Below is some data. Retype exactly the lines starting at the one with "camera: 40 degrees right, 0 degrees up" and ending at the one with "(525, 193) = (800, 307): brown".

Records for processing
--- START ---
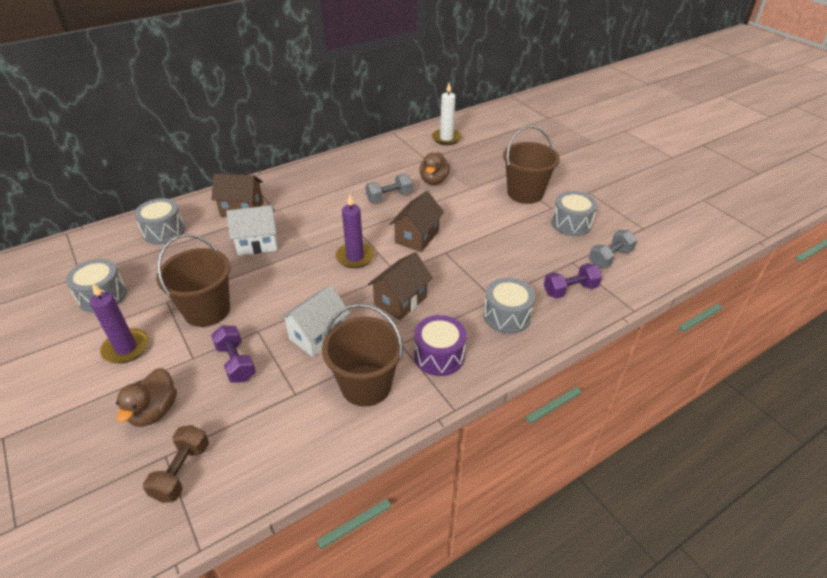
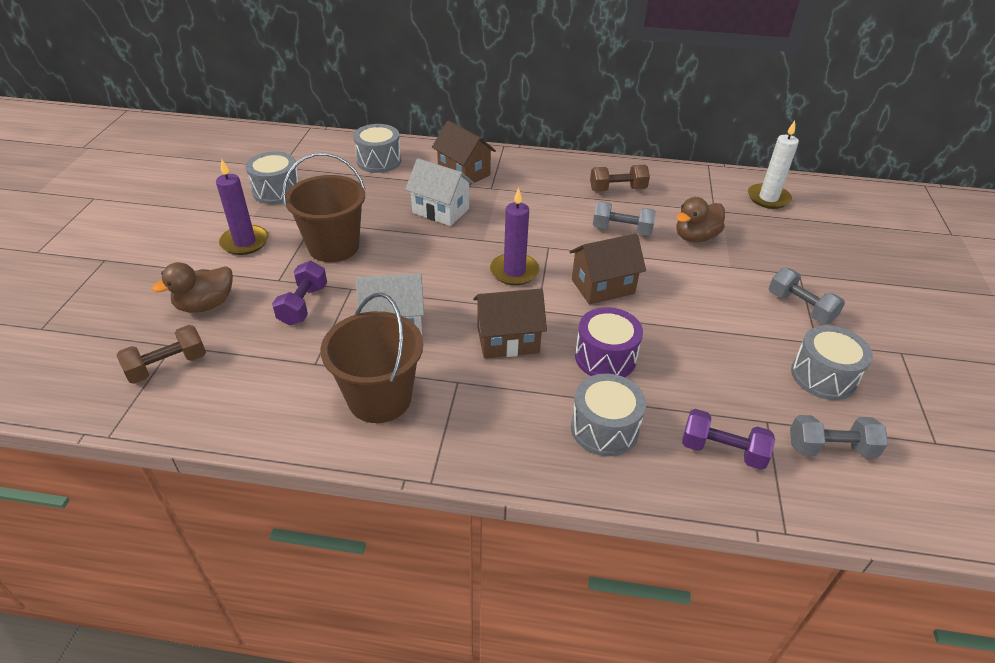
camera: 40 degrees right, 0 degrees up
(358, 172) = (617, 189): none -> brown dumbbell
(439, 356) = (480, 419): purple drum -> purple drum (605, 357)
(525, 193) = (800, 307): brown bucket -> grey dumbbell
--- END ---
--- START ---
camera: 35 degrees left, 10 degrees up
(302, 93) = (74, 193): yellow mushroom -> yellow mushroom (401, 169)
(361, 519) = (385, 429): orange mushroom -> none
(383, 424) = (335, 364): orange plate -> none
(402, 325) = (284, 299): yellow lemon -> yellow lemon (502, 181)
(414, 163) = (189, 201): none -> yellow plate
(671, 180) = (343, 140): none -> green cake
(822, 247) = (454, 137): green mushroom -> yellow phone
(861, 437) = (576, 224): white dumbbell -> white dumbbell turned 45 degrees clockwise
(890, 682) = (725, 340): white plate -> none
--- END ---
--- START ---
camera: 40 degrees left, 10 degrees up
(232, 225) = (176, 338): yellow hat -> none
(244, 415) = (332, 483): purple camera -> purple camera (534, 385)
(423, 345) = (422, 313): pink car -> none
--- END ---
Solution to the problem
camera: 40 degrees right, 0 degrees up
(358, 172) = (617, 189): none -> brown dumbbell
(439, 356) = (480, 419): purple drum -> purple drum (605, 357)
(525, 193) = (800, 307): brown bucket -> grey dumbbell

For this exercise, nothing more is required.